**ENTRIES SHOWN**:

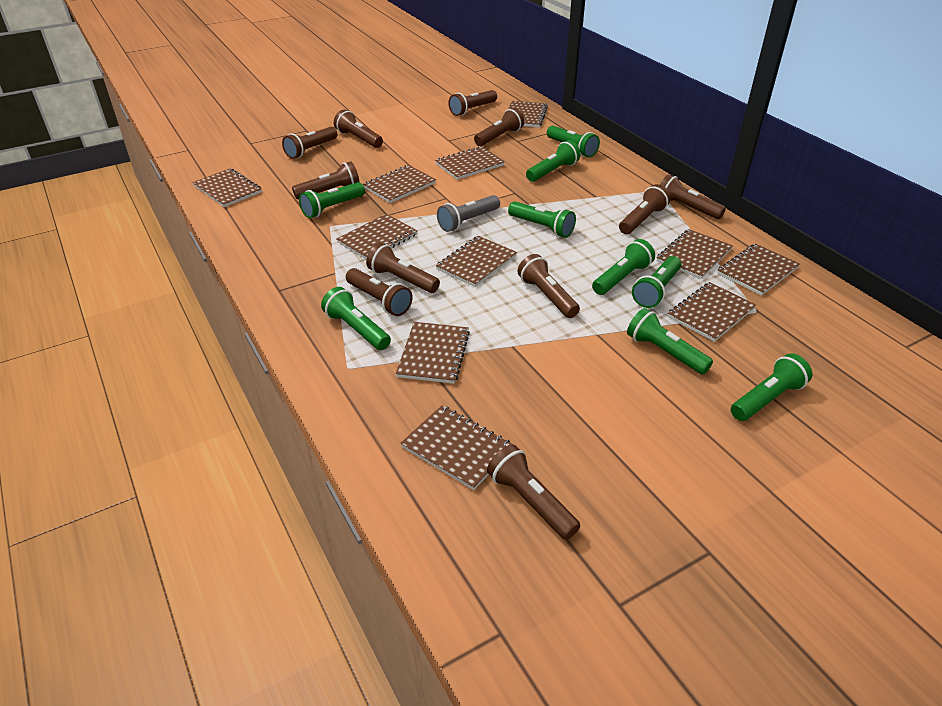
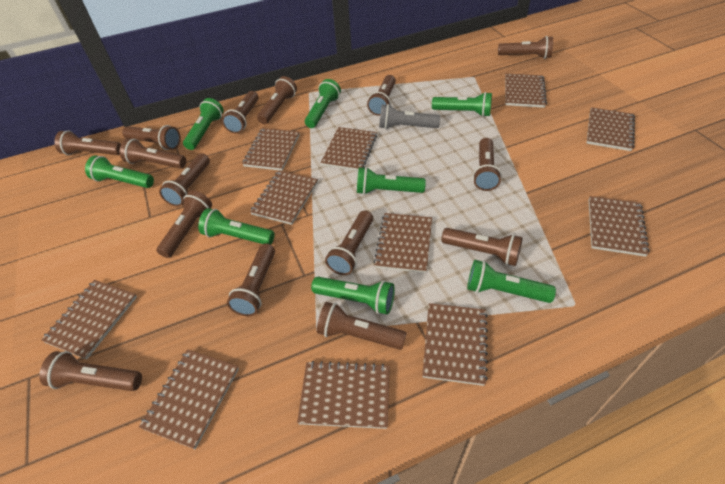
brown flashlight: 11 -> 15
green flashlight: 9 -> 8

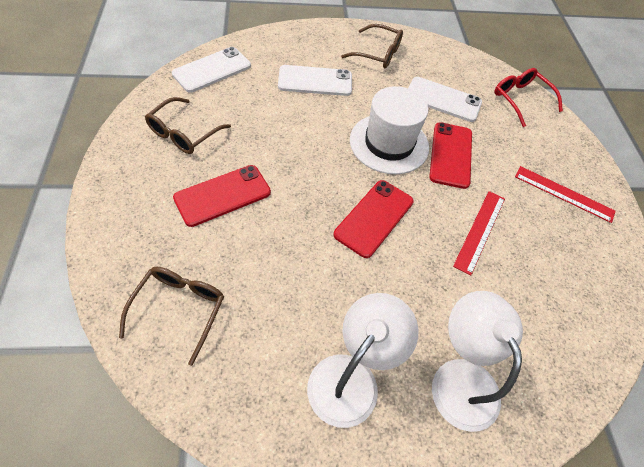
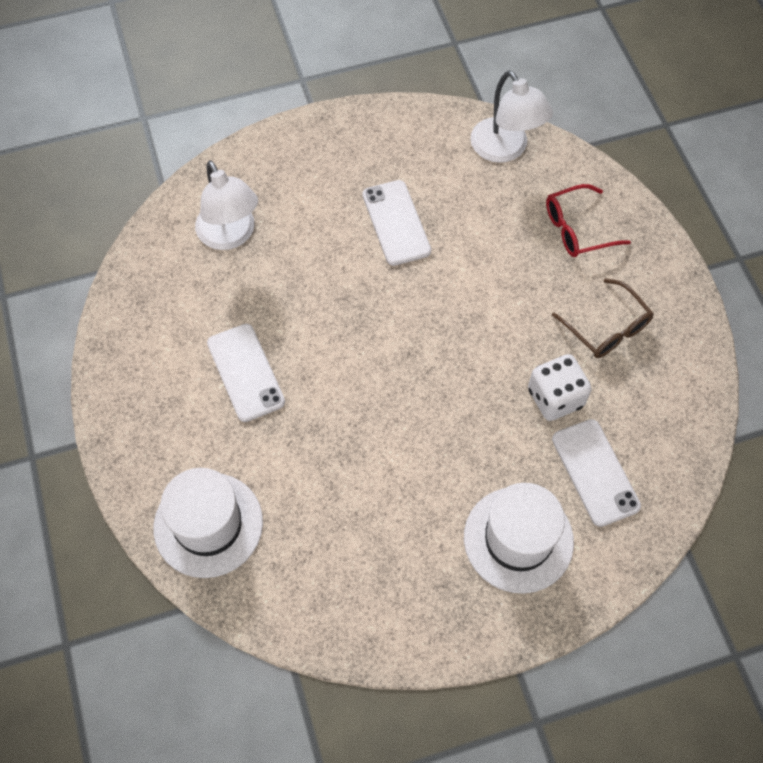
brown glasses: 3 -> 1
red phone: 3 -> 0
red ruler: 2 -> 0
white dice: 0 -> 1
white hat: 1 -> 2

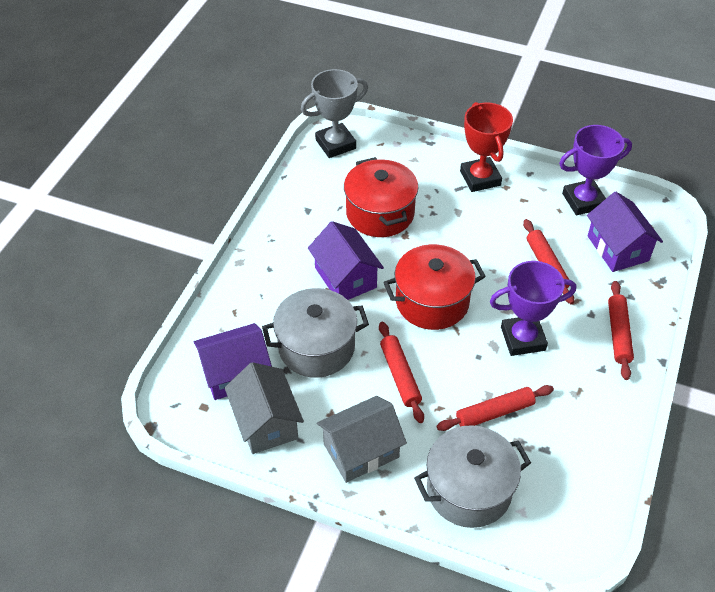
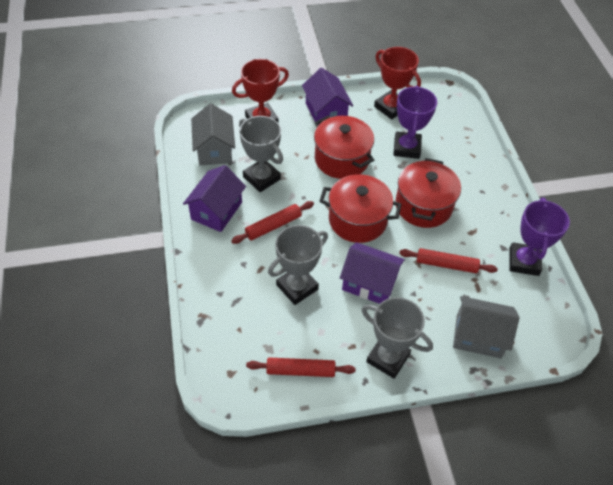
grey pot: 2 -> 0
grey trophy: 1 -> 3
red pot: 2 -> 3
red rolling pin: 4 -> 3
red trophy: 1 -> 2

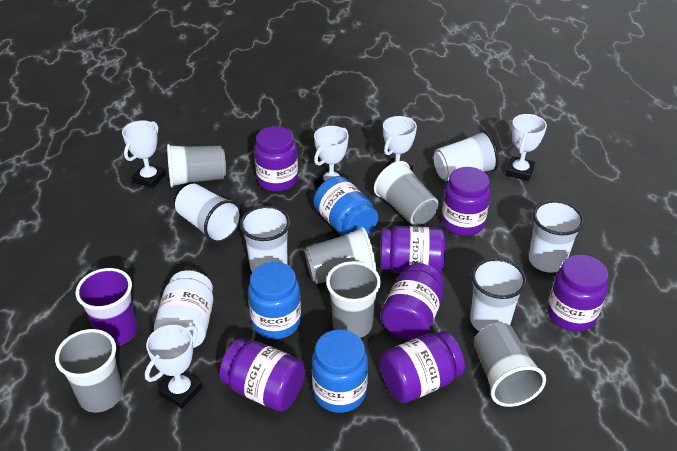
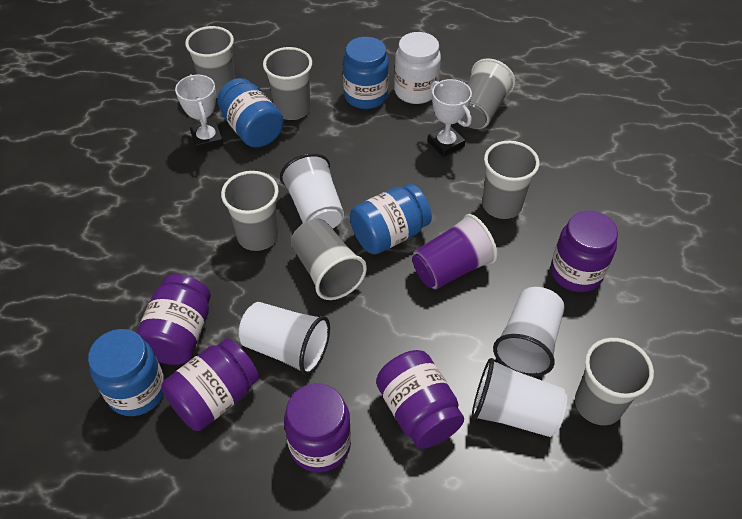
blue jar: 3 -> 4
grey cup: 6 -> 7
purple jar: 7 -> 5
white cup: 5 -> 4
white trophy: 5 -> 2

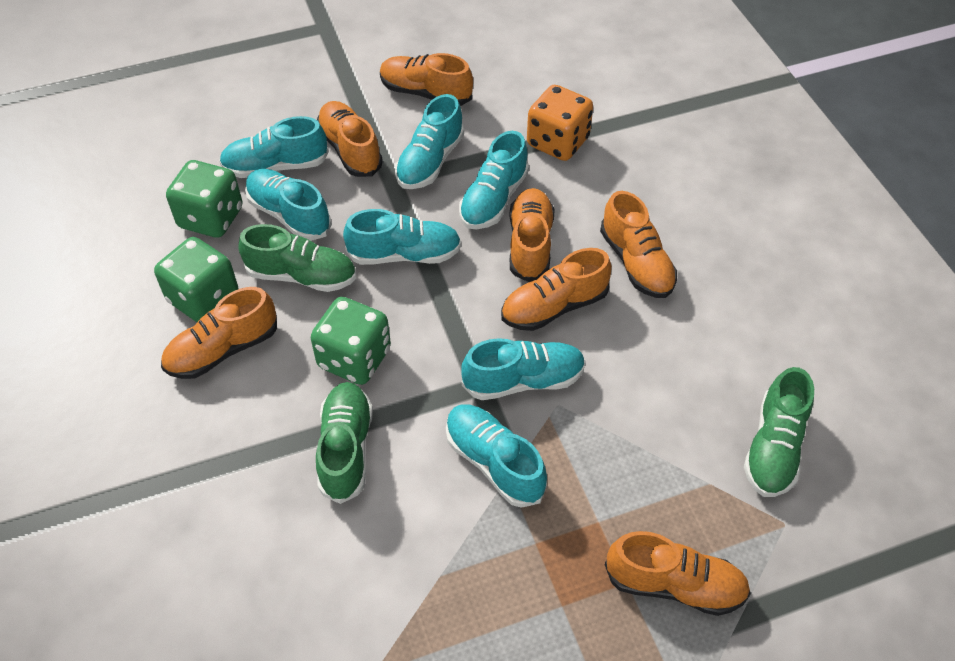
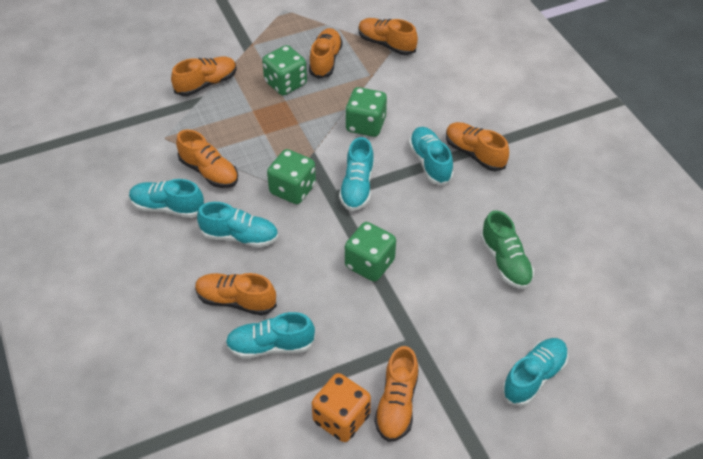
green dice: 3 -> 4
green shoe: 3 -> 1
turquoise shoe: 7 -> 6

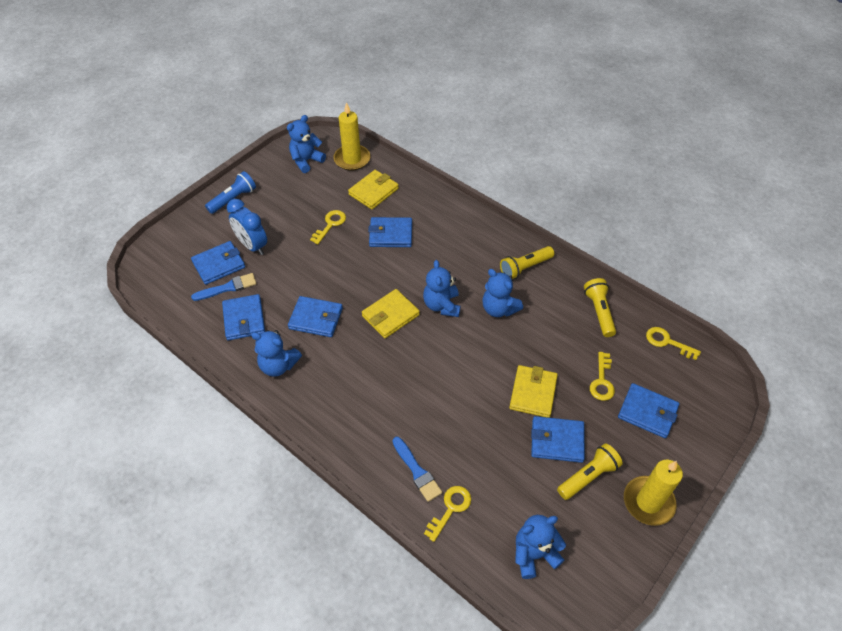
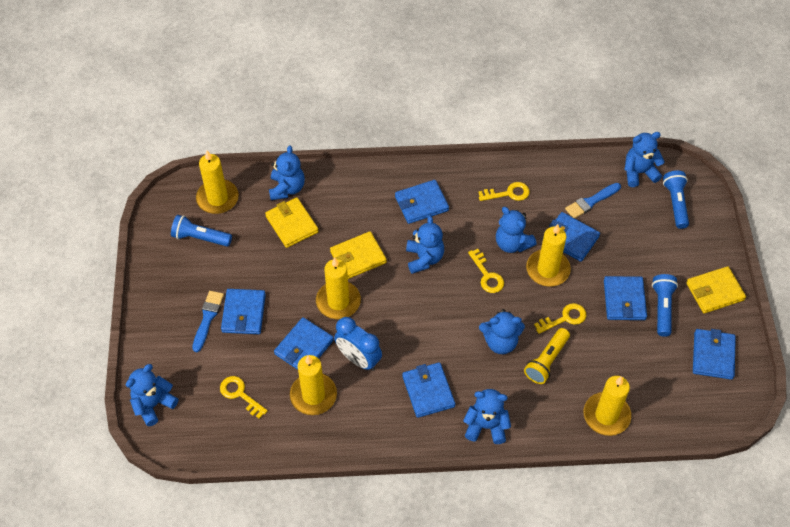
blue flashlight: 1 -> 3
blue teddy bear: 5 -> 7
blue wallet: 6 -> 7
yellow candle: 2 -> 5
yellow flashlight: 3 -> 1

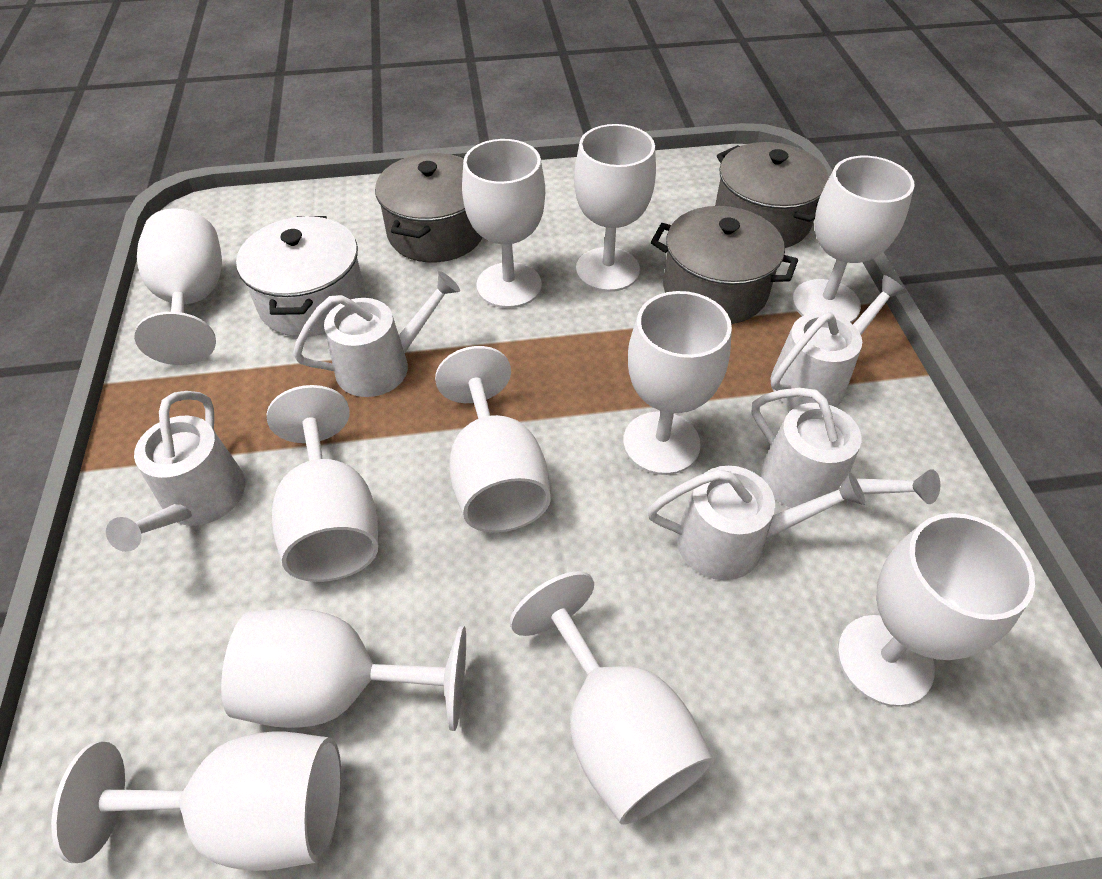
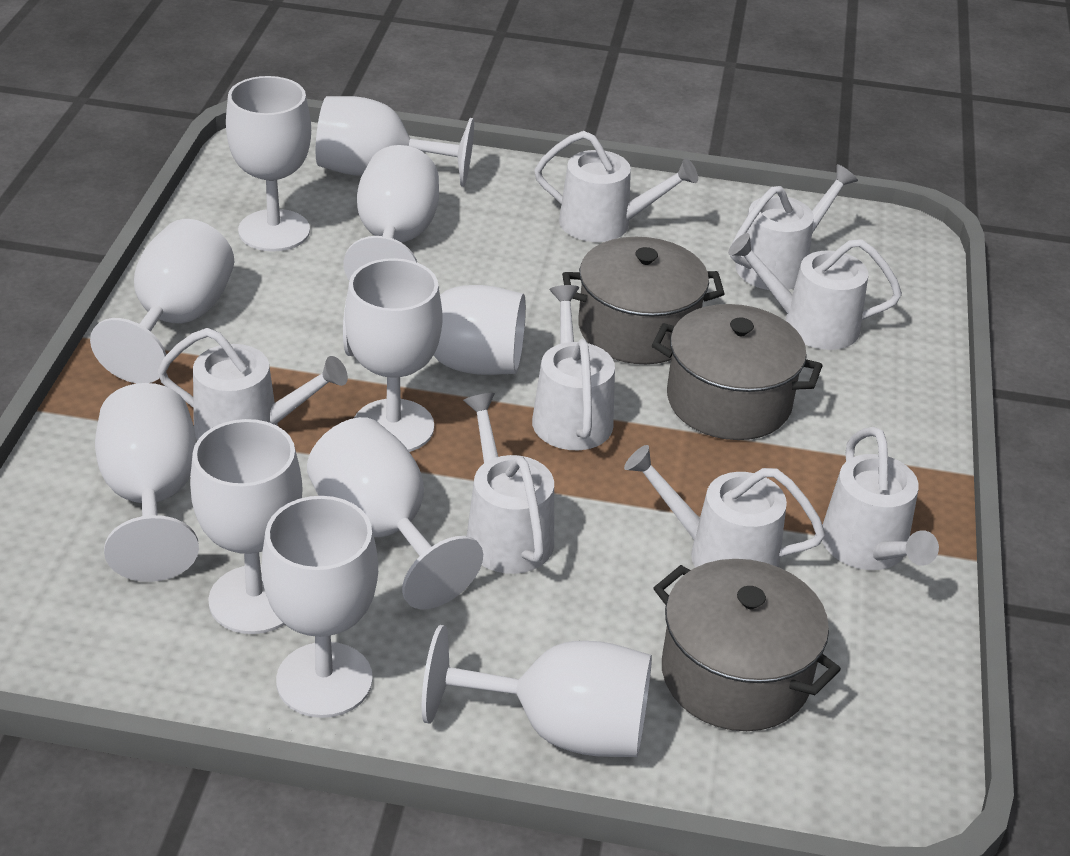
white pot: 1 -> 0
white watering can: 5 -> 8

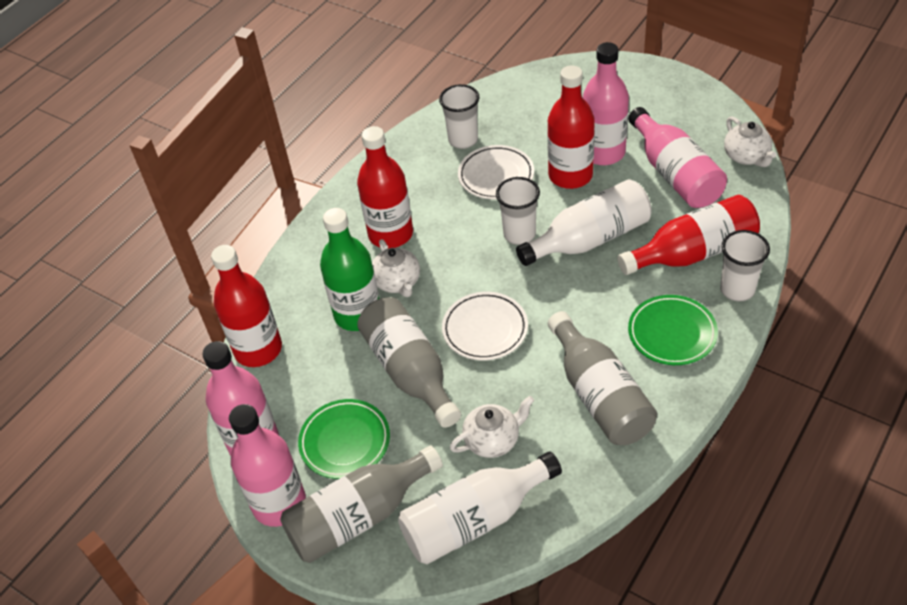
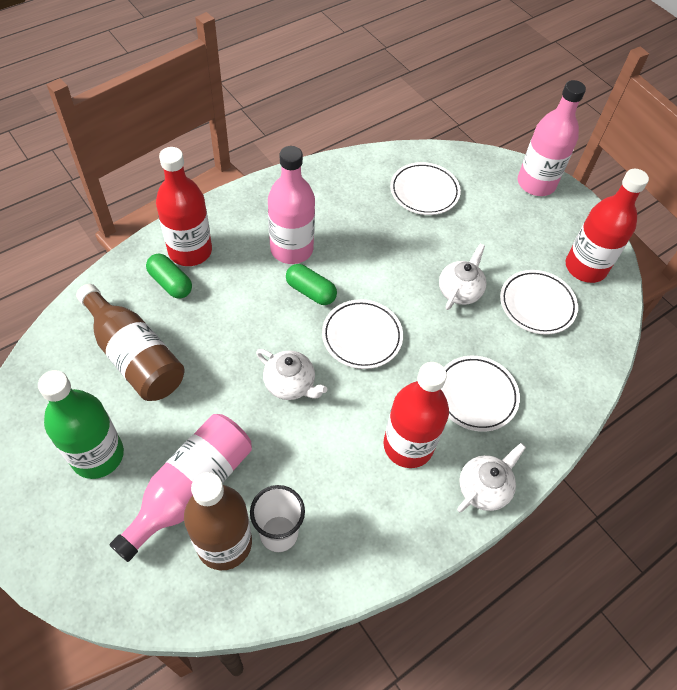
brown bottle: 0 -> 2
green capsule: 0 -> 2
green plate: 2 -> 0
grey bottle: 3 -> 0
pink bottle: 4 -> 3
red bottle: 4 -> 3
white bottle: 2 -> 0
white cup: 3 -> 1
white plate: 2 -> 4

**DIRECTIONS FOR THIS TASK**: Send back the listing exactly as it stands. Do not include the pictures.

**REPLY TO THE TASK**:
brown flashlight: 11 -> 15
green flashlight: 9 -> 8

brown glasses: 3 -> 1
red phone: 3 -> 0
red ruler: 2 -> 0
white dice: 0 -> 1
white hat: 1 -> 2

grey pot: 2 -> 0
grey trophy: 1 -> 3
red pot: 2 -> 3
red rolling pin: 4 -> 3
red trophy: 1 -> 2

blue jar: 3 -> 4
grey cup: 6 -> 7
purple jar: 7 -> 5
white cup: 5 -> 4
white trophy: 5 -> 2

green dice: 3 -> 4
green shoe: 3 -> 1
turquoise shoe: 7 -> 6

blue flashlight: 1 -> 3
blue teddy bear: 5 -> 7
blue wallet: 6 -> 7
yellow candle: 2 -> 5
yellow flashlight: 3 -> 1

white pot: 1 -> 0
white watering can: 5 -> 8

brown bottle: 0 -> 2
green capsule: 0 -> 2
green plate: 2 -> 0
grey bottle: 3 -> 0
pink bottle: 4 -> 3
red bottle: 4 -> 3
white bottle: 2 -> 0
white cup: 3 -> 1
white plate: 2 -> 4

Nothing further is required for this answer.